_PROBLEM STATEMENT:_
The records below must be transcribed exactly.

RECORDS PROVIDED below:

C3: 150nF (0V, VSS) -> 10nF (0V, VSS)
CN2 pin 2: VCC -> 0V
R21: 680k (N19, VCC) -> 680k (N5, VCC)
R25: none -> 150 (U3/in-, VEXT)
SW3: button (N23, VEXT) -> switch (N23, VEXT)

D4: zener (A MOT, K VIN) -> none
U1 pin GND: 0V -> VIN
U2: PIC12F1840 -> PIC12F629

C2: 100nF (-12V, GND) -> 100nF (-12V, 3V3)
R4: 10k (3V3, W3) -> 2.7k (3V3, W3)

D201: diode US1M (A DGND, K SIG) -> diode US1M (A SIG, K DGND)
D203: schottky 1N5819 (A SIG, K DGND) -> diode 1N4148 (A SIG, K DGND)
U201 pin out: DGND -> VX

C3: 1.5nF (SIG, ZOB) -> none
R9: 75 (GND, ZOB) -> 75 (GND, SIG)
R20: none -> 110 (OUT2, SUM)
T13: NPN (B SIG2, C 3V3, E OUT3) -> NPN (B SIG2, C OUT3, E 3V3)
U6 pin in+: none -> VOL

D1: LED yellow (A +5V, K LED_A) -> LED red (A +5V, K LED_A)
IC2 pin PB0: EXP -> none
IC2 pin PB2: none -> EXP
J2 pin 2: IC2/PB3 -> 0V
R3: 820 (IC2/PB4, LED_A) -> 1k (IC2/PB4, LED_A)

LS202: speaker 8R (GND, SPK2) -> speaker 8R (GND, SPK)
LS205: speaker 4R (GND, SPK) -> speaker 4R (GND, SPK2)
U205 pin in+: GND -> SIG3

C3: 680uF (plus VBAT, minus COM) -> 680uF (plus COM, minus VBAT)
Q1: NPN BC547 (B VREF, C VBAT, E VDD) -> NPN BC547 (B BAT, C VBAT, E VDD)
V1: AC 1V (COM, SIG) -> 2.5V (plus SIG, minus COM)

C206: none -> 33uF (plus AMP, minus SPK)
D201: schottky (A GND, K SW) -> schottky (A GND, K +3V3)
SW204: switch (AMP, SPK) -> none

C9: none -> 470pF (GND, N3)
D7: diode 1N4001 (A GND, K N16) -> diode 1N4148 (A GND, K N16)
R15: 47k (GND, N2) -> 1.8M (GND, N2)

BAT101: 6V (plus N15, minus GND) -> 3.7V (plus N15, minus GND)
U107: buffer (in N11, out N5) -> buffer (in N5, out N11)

End of RECORDS PROVIDED.

_PROBLEM SOLUTION:_
C3: 150nF (0V, VSS) -> 10nF (0V, VSS)
CN2 pin 2: VCC -> 0V
R21: 680k (N19, VCC) -> 680k (N5, VCC)
R25: none -> 150 (U3/in-, VEXT)
SW3: button (N23, VEXT) -> switch (N23, VEXT)

D4: zener (A MOT, K VIN) -> none
U1 pin GND: 0V -> VIN
U2: PIC12F1840 -> PIC12F629

C2: 100nF (-12V, GND) -> 100nF (-12V, 3V3)
R4: 10k (3V3, W3) -> 2.7k (3V3, W3)

D201: diode US1M (A DGND, K SIG) -> diode US1M (A SIG, K DGND)
D203: schottky 1N5819 (A SIG, K DGND) -> diode 1N4148 (A SIG, K DGND)
U201 pin out: DGND -> VX

C3: 1.5nF (SIG, ZOB) -> none
R9: 75 (GND, ZOB) -> 75 (GND, SIG)
R20: none -> 110 (OUT2, SUM)
T13: NPN (B SIG2, C 3V3, E OUT3) -> NPN (B SIG2, C OUT3, E 3V3)
U6 pin in+: none -> VOL

D1: LED yellow (A +5V, K LED_A) -> LED red (A +5V, K LED_A)
IC2 pin PB0: EXP -> none
IC2 pin PB2: none -> EXP
J2 pin 2: IC2/PB3 -> 0V
R3: 820 (IC2/PB4, LED_A) -> 1k (IC2/PB4, LED_A)

LS202: speaker 8R (GND, SPK2) -> speaker 8R (GND, SPK)
LS205: speaker 4R (GND, SPK) -> speaker 4R (GND, SPK2)
U205 pin in+: GND -> SIG3

C3: 680uF (plus VBAT, minus COM) -> 680uF (plus COM, minus VBAT)
Q1: NPN BC547 (B VREF, C VBAT, E VDD) -> NPN BC547 (B BAT, C VBAT, E VDD)
V1: AC 1V (COM, SIG) -> 2.5V (plus SIG, minus COM)

C206: none -> 33uF (plus AMP, minus SPK)
D201: schottky (A GND, K SW) -> schottky (A GND, K +3V3)
SW204: switch (AMP, SPK) -> none

C9: none -> 470pF (GND, N3)
D7: diode 1N4001 (A GND, K N16) -> diode 1N4148 (A GND, K N16)
R15: 47k (GND, N2) -> 1.8M (GND, N2)

BAT101: 6V (plus N15, minus GND) -> 3.7V (plus N15, minus GND)
U107: buffer (in N11, out N5) -> buffer (in N5, out N11)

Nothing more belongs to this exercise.